● **TASK OBJECTIVE**
Please repeat only the lines below starting at the line that holds "IR: VS1838B -> none" and ending at the line that holds "GPS pin TX: D12 -> A7", exactly, with both of those lines included and every picture omitted.

======== DATA TO USE ========

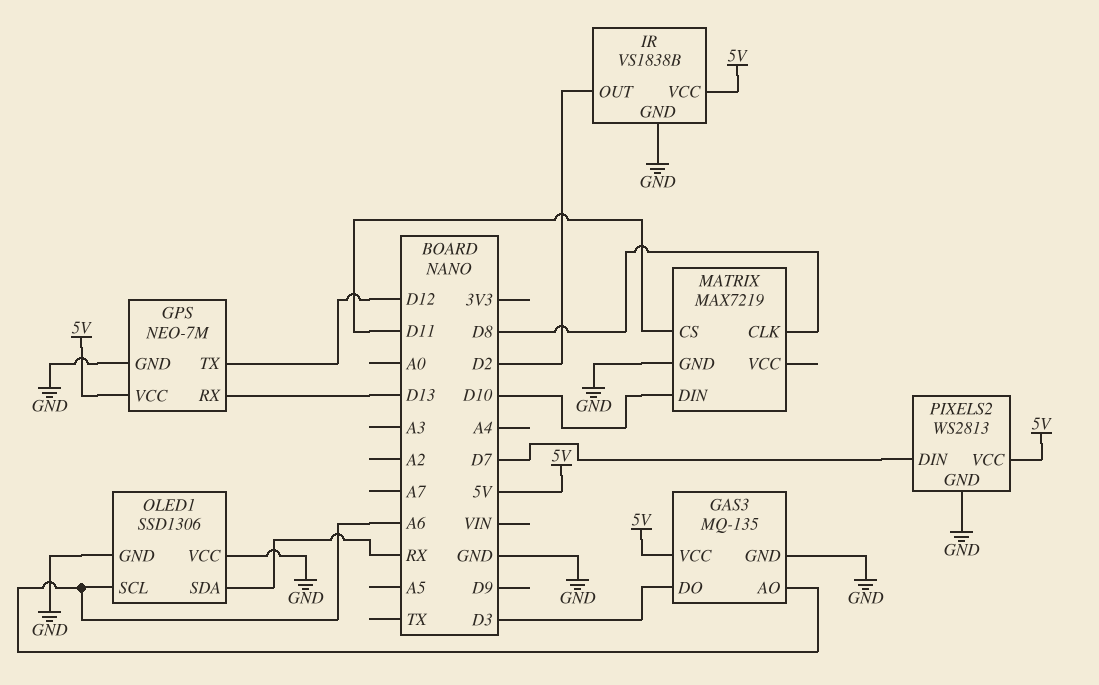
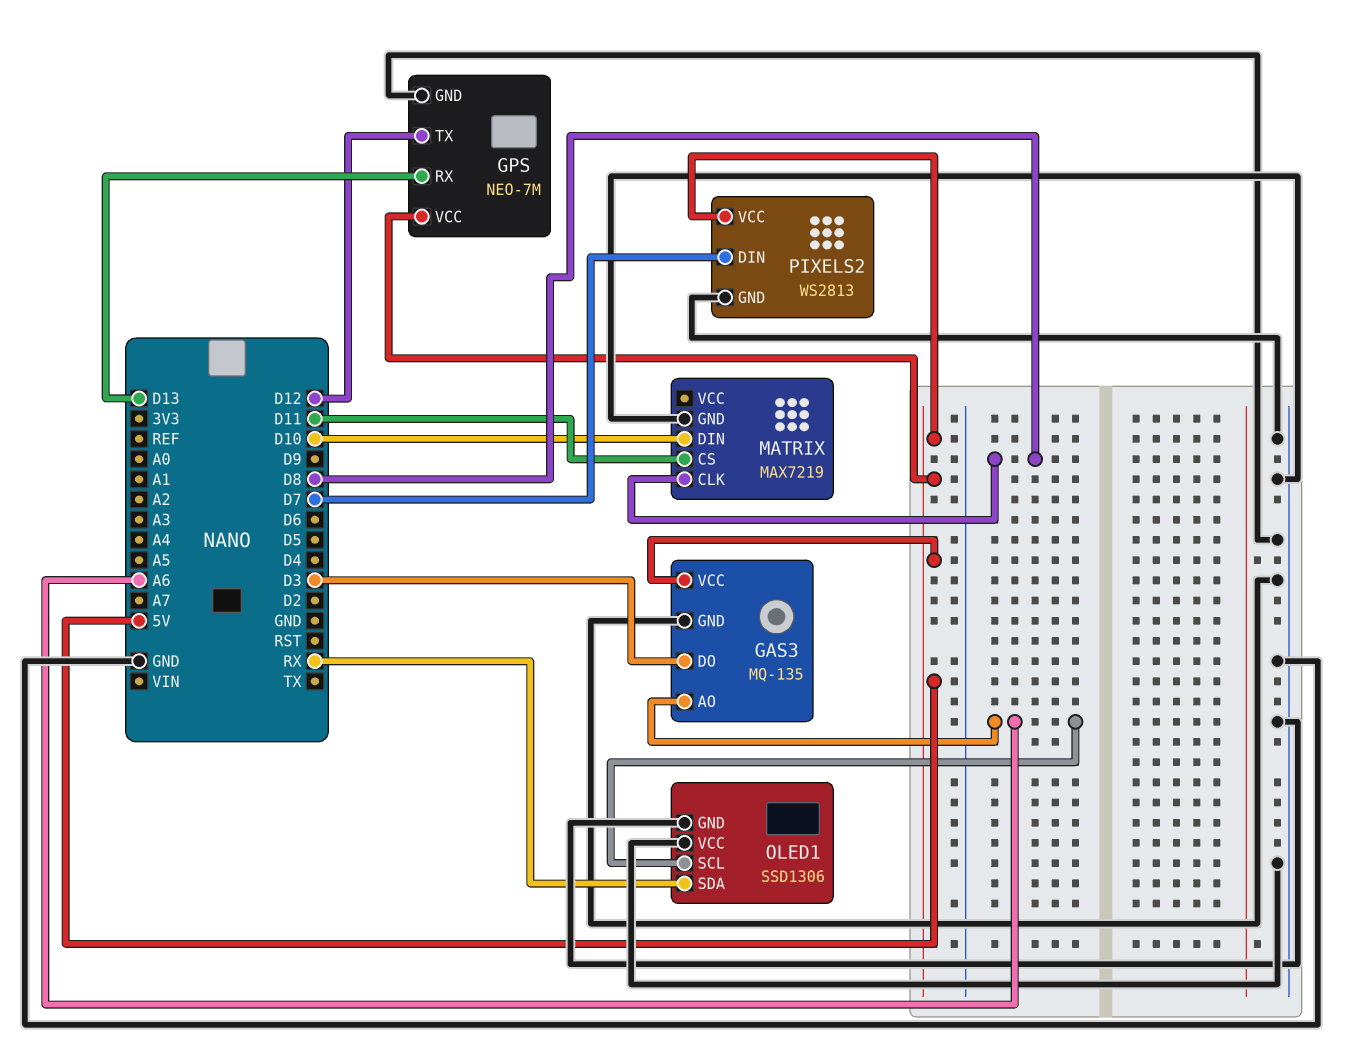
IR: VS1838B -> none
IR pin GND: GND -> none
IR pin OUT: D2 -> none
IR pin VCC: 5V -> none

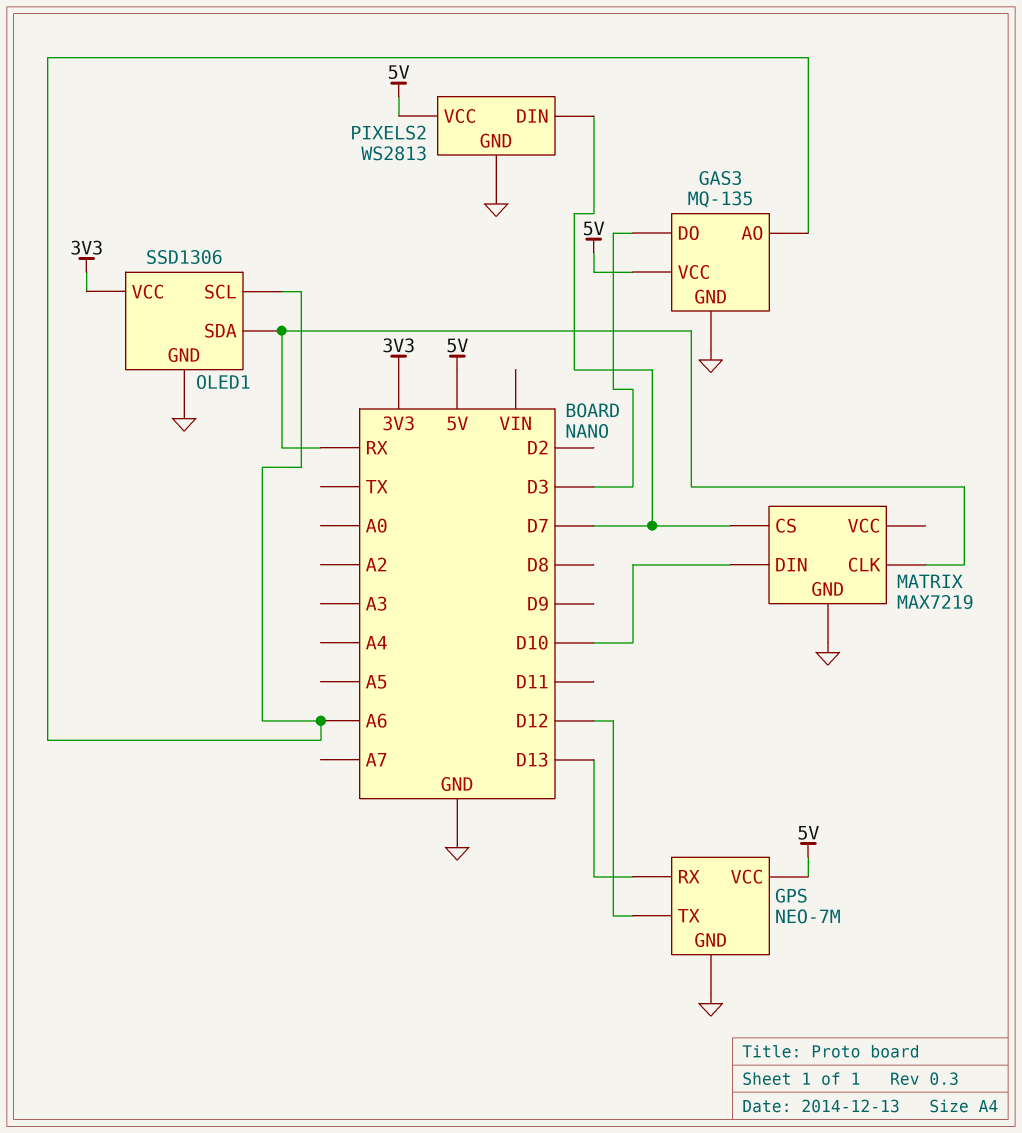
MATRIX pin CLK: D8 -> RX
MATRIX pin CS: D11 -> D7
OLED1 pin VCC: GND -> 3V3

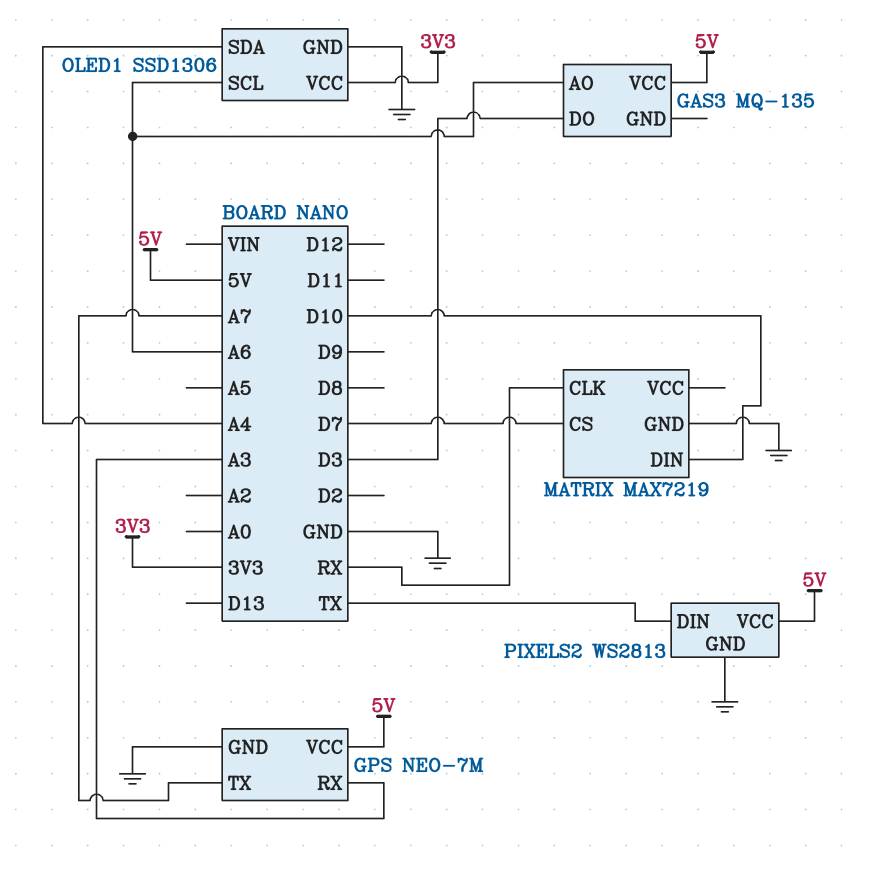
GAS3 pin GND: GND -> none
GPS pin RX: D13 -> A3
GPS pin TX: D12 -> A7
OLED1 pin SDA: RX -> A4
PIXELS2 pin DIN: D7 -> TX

========
======== DATA TO USE ========

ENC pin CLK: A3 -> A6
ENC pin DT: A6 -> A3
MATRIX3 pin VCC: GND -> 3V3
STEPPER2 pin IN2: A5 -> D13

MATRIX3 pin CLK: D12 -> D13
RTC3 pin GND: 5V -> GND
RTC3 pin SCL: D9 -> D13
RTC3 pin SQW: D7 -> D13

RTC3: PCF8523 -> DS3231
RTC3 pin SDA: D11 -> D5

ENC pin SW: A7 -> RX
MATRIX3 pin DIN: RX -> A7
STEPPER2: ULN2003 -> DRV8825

========

● **SOLUTION TO THIS PROBLEM**
IR: VS1838B -> none
IR pin GND: GND -> none
IR pin OUT: D2 -> none
IR pin VCC: 5V -> none

MATRIX pin CLK: D8 -> RX
MATRIX pin CS: D11 -> D7
OLED1 pin VCC: GND -> 3V3

GAS3 pin GND: GND -> none
GPS pin RX: D13 -> A3
GPS pin TX: D12 -> A7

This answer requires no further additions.